Information shown START

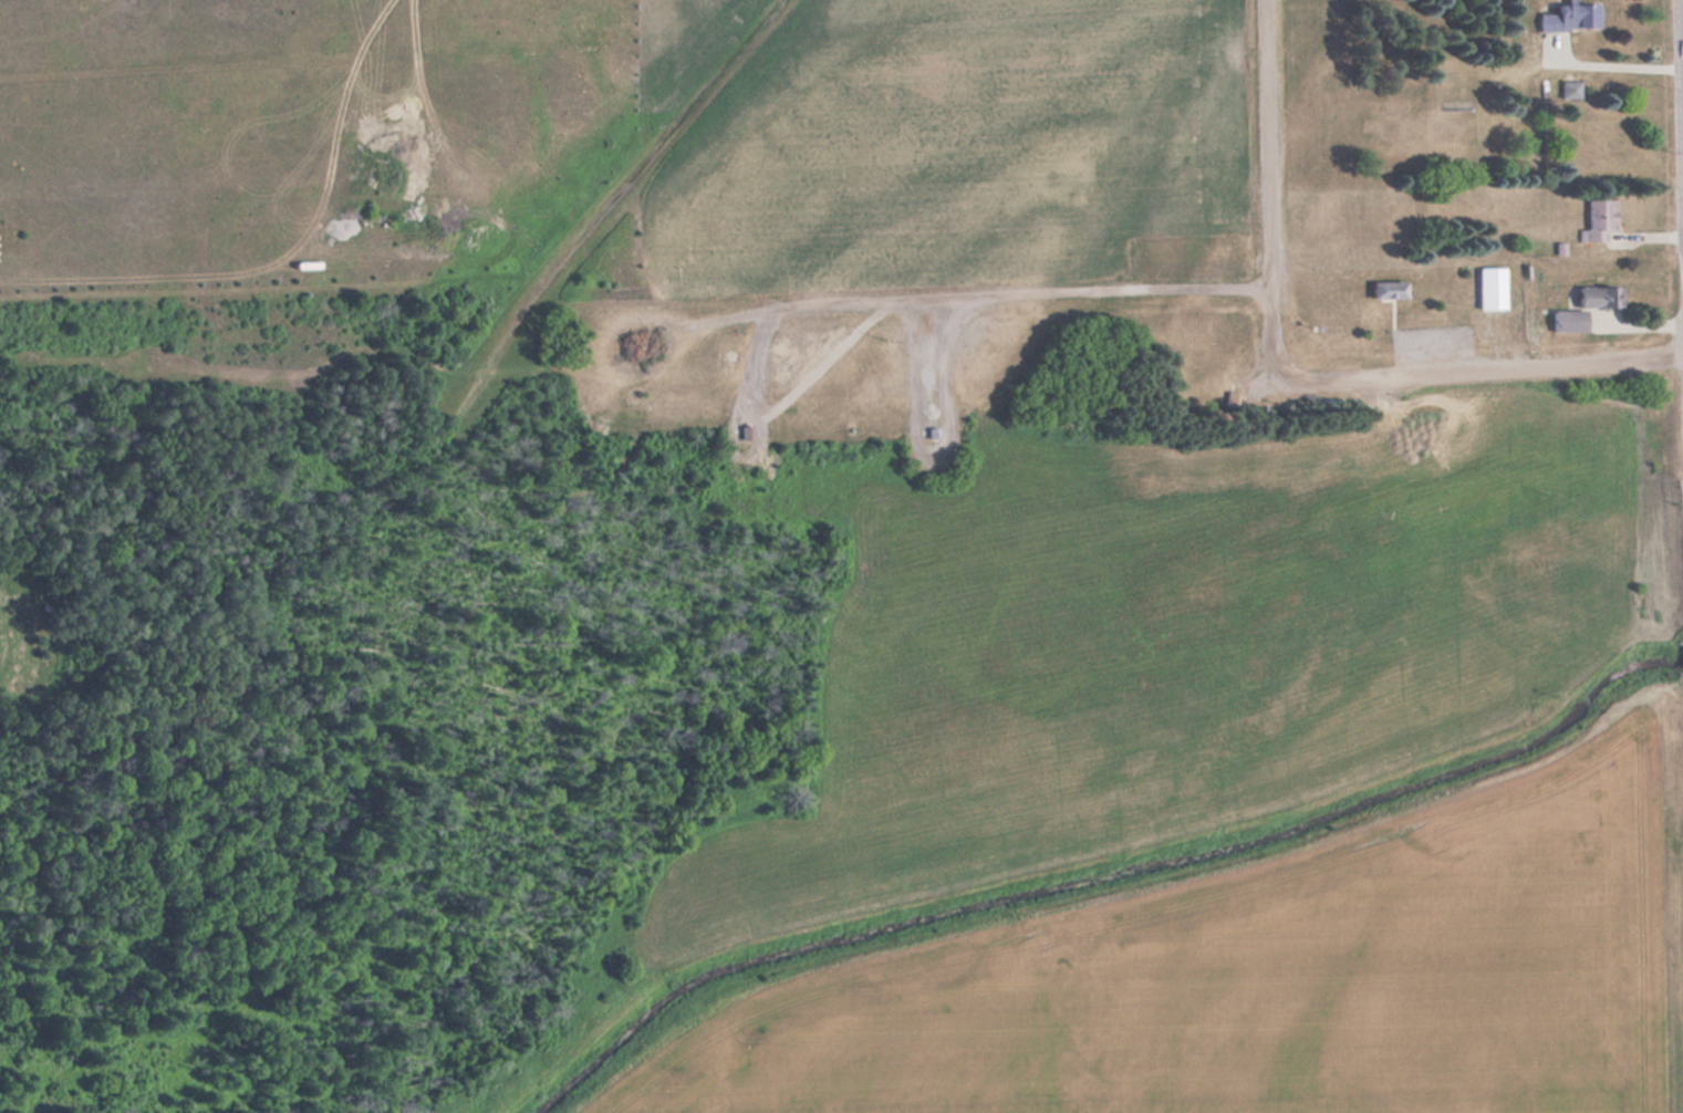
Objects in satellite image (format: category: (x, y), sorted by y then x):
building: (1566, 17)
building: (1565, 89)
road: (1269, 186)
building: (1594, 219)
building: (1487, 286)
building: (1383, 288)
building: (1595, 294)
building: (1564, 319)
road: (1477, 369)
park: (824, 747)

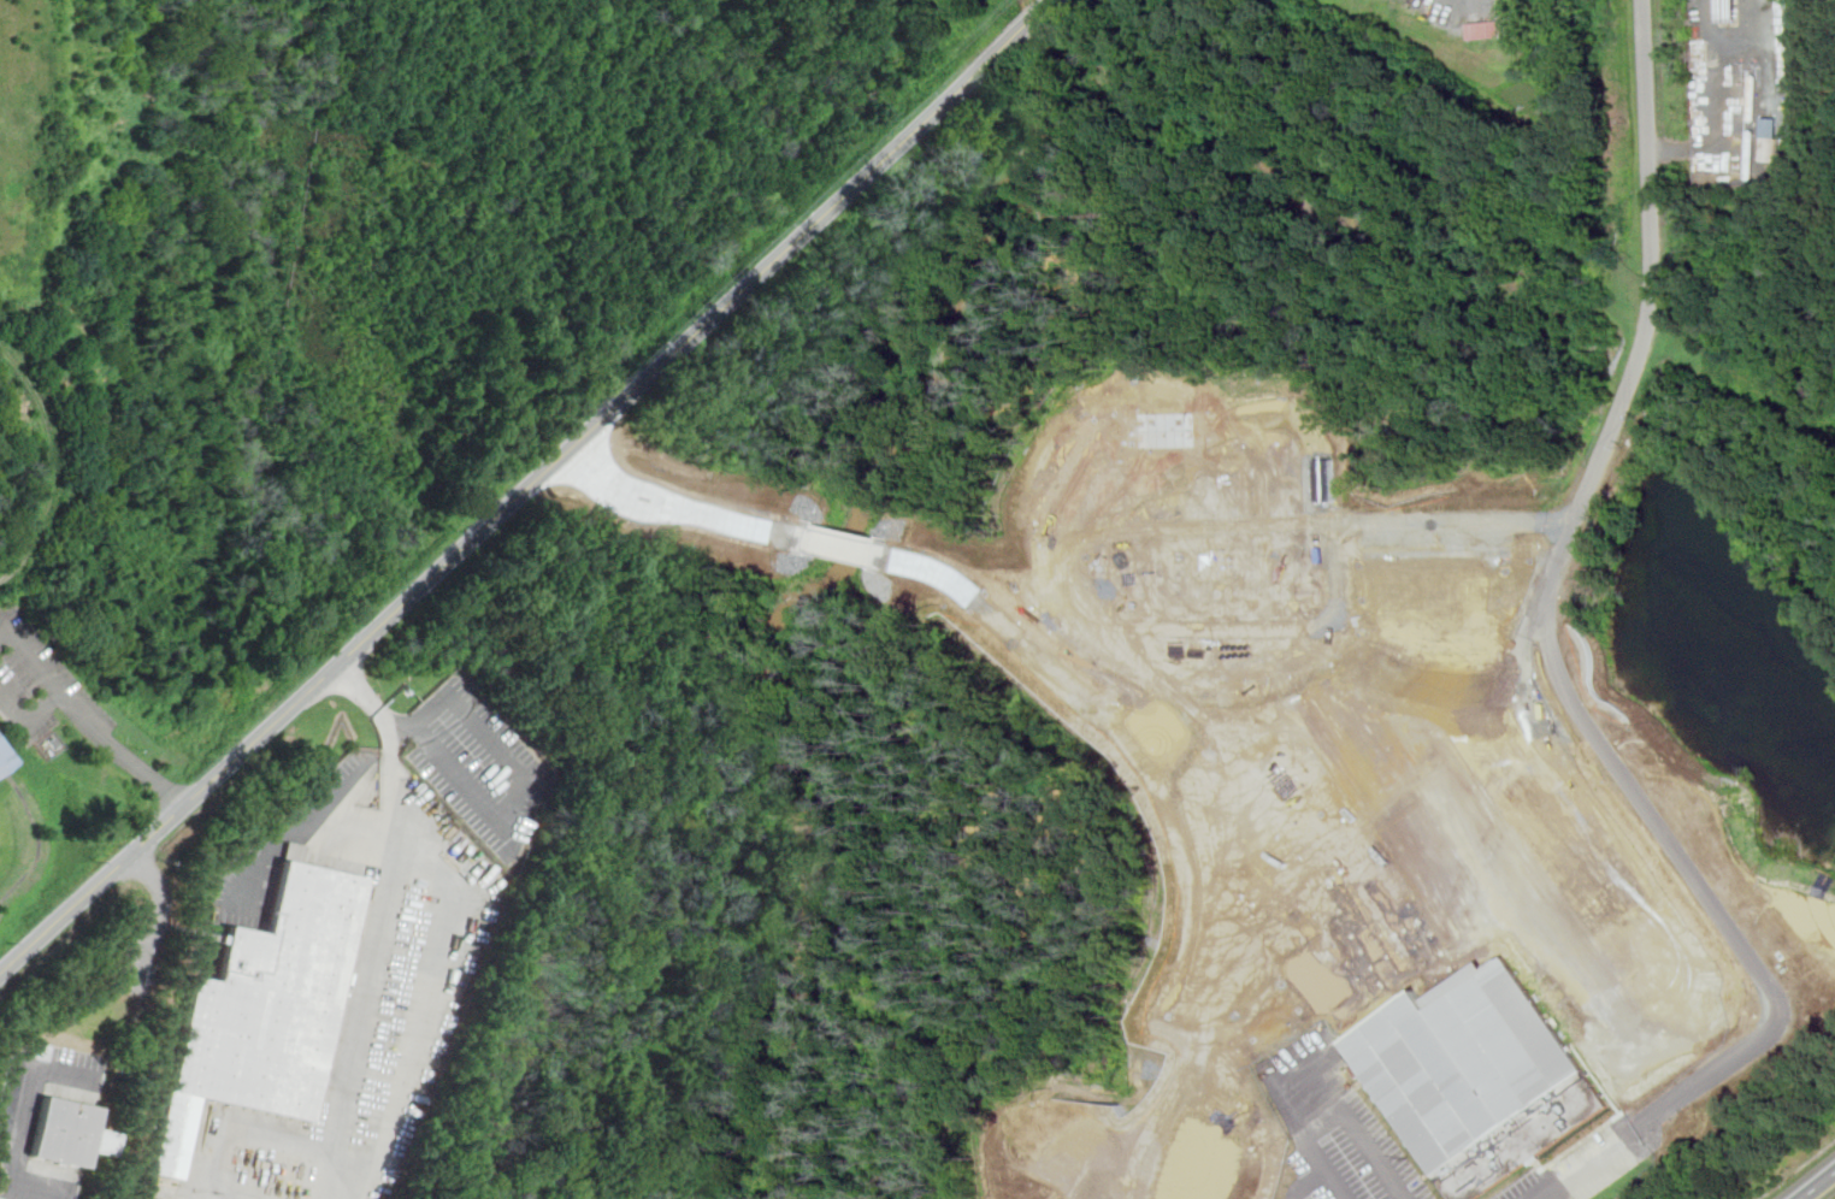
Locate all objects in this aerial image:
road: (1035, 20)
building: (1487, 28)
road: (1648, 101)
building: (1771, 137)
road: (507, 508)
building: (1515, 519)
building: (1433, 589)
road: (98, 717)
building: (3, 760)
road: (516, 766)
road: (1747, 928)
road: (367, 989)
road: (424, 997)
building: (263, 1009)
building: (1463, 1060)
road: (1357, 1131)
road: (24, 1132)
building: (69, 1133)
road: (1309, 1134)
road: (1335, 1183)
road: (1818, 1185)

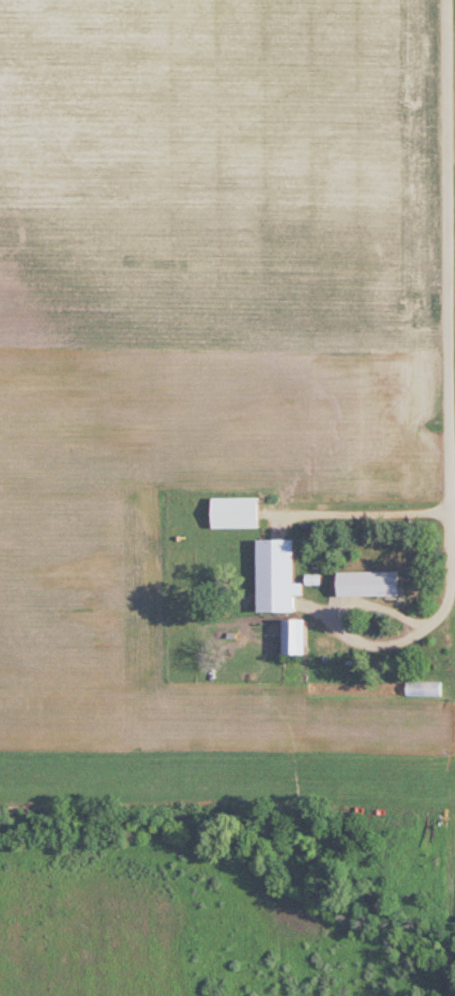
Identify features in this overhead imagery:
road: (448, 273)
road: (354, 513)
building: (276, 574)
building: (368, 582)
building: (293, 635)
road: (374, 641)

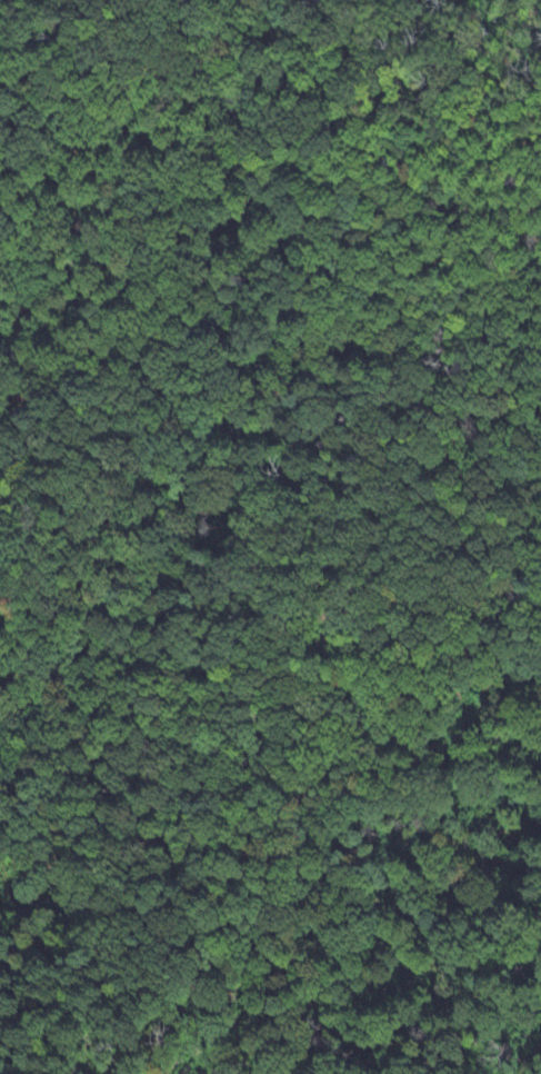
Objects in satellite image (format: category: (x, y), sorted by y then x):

Information shown END

▶ [Task details]
Copy out the material word for word, without any images.

▶ [Completed task]
Objects in satellite image (format: category: (x, y), sorted by y then x):
building: (1566, 17)
building: (1565, 89)
road: (1269, 186)
building: (1594, 219)
building: (1487, 286)
building: (1383, 288)
building: (1595, 294)
building: (1564, 319)
road: (1477, 369)
park: (824, 747)

Locate all objects in this aerial image:
road: (1035, 20)
building: (1487, 28)
road: (1648, 101)
building: (1771, 137)
road: (507, 508)
building: (1515, 519)
building: (1433, 589)
road: (98, 717)
building: (3, 760)
road: (516, 766)
road: (1747, 928)
road: (367, 989)
road: (424, 997)
building: (263, 1009)
building: (1463, 1060)
road: (1357, 1131)
road: (24, 1132)
building: (69, 1133)
road: (1309, 1134)
road: (1335, 1183)
road: (1818, 1185)

Identify features in this overhead imagery:
road: (448, 273)
road: (354, 513)
building: (276, 574)
building: (368, 582)
building: (293, 635)
road: (374, 641)

Objects in satellite image (format: category: (x, y), sorted by y then x):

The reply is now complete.